**WORK INSTRUCTIONS**:
Keep only the lines of the material below that contain the word "recolor". Copy those lines.
── DATASET CONTENT
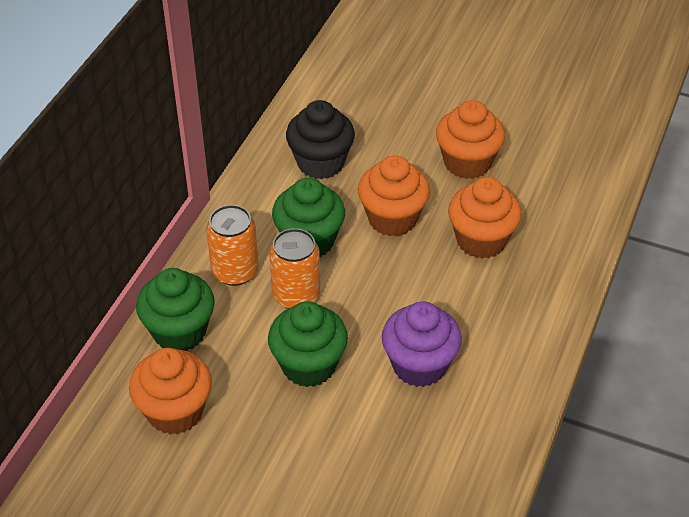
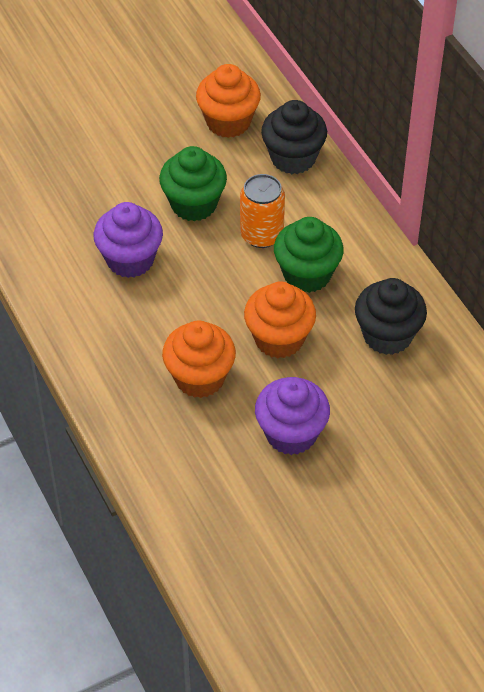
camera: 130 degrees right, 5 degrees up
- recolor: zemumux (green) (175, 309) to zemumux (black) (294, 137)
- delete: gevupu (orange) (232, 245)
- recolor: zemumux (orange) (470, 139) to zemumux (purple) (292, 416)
────
**WRITTEN SOLUTION**:
- recolor: zemumux (green) (175, 309) to zemumux (black) (294, 137)
- recolor: zemumux (orange) (470, 139) to zemumux (purple) (292, 416)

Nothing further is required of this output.